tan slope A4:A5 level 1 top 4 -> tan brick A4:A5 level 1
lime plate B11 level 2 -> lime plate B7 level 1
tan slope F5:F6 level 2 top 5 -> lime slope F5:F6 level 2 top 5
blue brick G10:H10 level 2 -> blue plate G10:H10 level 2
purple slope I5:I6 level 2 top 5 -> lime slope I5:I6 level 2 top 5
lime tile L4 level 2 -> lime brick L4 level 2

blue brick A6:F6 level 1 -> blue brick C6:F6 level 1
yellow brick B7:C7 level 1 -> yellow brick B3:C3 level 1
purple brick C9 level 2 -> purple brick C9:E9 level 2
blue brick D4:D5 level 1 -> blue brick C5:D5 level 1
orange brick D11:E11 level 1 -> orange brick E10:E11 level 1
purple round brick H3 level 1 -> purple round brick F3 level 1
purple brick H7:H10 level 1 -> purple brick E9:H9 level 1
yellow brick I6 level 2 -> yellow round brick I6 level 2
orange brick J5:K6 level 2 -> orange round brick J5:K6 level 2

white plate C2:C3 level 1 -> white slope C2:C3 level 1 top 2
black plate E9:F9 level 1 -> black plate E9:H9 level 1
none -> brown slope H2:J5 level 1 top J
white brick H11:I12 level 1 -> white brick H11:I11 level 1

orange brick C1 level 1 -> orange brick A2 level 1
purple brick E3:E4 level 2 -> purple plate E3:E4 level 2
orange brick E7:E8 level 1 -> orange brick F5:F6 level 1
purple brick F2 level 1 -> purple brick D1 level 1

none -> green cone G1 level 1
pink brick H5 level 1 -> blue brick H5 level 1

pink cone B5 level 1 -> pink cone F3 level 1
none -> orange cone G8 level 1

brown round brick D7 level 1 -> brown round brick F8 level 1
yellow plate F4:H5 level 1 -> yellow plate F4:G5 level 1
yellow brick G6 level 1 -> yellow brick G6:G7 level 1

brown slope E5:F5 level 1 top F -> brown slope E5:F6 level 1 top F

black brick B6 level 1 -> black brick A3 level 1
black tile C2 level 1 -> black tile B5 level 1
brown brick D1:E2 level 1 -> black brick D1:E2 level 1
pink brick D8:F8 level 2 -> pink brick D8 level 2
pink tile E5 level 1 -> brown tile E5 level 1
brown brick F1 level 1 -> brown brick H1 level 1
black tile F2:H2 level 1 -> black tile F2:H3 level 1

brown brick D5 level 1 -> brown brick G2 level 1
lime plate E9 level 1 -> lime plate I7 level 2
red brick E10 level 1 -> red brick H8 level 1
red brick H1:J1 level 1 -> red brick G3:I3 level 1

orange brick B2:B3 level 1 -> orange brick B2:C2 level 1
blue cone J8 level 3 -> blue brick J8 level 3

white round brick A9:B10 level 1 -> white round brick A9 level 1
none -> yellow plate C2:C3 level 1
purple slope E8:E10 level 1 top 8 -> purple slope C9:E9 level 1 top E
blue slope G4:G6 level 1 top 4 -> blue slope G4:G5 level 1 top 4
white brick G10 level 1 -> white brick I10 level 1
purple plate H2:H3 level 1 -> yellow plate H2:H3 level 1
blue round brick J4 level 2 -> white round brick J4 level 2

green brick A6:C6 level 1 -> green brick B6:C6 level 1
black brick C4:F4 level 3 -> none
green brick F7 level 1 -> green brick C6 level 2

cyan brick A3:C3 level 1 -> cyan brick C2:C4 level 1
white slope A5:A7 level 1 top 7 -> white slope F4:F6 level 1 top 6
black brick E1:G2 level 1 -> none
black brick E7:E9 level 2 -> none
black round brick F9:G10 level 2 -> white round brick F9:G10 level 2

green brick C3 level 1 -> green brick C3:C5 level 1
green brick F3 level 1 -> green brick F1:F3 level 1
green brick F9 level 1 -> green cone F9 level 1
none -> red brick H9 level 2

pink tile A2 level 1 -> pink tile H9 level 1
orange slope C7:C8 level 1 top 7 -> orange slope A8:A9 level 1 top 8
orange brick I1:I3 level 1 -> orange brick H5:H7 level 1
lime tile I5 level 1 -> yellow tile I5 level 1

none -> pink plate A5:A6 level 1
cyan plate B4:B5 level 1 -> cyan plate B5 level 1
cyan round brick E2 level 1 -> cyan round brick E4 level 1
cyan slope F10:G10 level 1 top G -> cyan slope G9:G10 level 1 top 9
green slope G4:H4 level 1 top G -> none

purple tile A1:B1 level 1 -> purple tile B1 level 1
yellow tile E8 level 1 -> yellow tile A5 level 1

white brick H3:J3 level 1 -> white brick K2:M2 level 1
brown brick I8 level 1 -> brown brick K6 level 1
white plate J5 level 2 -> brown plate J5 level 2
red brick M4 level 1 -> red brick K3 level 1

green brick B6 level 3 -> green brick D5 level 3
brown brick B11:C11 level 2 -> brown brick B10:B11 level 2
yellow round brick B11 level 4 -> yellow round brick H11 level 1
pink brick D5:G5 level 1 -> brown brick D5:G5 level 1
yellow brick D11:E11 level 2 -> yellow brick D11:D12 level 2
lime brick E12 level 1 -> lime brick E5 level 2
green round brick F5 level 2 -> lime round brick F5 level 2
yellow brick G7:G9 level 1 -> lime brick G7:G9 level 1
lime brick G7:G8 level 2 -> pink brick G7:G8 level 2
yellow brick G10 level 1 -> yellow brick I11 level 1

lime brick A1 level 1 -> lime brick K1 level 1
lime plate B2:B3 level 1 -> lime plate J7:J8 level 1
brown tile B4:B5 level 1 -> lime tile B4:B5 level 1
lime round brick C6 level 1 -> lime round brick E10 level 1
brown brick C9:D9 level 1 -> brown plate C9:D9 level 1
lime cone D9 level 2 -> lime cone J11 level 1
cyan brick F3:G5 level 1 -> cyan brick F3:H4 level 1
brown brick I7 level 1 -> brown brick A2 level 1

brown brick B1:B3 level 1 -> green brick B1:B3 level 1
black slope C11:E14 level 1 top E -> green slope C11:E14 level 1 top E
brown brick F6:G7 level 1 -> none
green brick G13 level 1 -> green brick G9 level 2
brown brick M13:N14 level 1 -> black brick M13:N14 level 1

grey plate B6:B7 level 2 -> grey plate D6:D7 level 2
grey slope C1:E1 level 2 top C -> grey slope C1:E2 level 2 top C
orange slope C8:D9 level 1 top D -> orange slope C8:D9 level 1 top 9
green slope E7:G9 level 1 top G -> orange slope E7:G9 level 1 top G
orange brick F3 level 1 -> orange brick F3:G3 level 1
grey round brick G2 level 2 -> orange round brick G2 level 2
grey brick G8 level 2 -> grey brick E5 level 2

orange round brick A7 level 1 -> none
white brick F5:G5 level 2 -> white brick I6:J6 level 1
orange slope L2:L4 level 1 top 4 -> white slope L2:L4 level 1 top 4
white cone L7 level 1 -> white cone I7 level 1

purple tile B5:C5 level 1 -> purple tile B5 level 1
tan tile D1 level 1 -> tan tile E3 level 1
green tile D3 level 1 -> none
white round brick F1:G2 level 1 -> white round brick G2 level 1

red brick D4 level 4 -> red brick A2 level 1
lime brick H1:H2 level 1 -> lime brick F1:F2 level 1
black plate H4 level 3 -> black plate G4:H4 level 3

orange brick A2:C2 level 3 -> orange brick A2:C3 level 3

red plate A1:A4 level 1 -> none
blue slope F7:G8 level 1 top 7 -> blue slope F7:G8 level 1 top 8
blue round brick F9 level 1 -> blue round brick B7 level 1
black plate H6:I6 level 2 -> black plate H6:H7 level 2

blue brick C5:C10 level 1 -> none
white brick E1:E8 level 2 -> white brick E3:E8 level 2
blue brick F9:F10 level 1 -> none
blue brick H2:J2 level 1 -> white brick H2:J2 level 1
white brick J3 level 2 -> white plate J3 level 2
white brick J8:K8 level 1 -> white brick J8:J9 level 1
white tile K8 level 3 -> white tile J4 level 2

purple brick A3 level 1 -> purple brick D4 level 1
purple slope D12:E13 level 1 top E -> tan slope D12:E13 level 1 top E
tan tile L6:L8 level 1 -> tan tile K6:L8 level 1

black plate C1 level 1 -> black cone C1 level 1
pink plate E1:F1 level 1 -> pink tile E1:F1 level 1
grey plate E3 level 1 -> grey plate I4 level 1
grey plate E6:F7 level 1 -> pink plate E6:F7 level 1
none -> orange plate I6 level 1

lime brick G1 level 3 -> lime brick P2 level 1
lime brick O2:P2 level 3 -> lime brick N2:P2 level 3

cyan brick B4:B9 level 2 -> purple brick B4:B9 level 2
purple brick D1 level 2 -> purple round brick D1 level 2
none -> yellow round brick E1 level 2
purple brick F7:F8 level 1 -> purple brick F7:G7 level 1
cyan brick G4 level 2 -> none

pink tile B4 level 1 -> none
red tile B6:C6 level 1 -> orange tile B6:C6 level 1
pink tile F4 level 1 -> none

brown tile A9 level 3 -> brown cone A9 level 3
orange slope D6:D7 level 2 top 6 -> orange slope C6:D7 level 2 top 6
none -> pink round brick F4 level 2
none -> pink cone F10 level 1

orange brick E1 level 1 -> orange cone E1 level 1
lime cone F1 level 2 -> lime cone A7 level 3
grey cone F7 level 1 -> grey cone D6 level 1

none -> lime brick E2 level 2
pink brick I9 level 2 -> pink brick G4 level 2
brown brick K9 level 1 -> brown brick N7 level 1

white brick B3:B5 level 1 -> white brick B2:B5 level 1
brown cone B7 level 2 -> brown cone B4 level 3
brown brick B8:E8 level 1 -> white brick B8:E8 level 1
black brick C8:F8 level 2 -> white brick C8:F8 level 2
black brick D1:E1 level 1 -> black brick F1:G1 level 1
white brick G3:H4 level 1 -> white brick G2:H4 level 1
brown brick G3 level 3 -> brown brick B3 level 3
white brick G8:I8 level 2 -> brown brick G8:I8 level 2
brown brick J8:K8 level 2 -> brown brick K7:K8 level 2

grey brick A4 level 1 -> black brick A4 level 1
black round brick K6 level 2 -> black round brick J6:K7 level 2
______
> _Aim of the exercise_: Start copying at the line that contains "purple brick F7:F8" and stop after the last line of the records, keeping every line exactly.

> _Answer to this problem_:
purple brick F7:F8 level 1 -> purple brick F7:G7 level 1
cyan brick G4 level 2 -> none

pink tile B4 level 1 -> none
red tile B6:C6 level 1 -> orange tile B6:C6 level 1
pink tile F4 level 1 -> none

brown tile A9 level 3 -> brown cone A9 level 3
orange slope D6:D7 level 2 top 6 -> orange slope C6:D7 level 2 top 6
none -> pink round brick F4 level 2
none -> pink cone F10 level 1

orange brick E1 level 1 -> orange cone E1 level 1
lime cone F1 level 2 -> lime cone A7 level 3
grey cone F7 level 1 -> grey cone D6 level 1

none -> lime brick E2 level 2
pink brick I9 level 2 -> pink brick G4 level 2
brown brick K9 level 1 -> brown brick N7 level 1

white brick B3:B5 level 1 -> white brick B2:B5 level 1
brown cone B7 level 2 -> brown cone B4 level 3
brown brick B8:E8 level 1 -> white brick B8:E8 level 1
black brick C8:F8 level 2 -> white brick C8:F8 level 2
black brick D1:E1 level 1 -> black brick F1:G1 level 1
white brick G3:H4 level 1 -> white brick G2:H4 level 1
brown brick G3 level 3 -> brown brick B3 level 3
white brick G8:I8 level 2 -> brown brick G8:I8 level 2
brown brick J8:K8 level 2 -> brown brick K7:K8 level 2

grey brick A4 level 1 -> black brick A4 level 1
black round brick K6 level 2 -> black round brick J6:K7 level 2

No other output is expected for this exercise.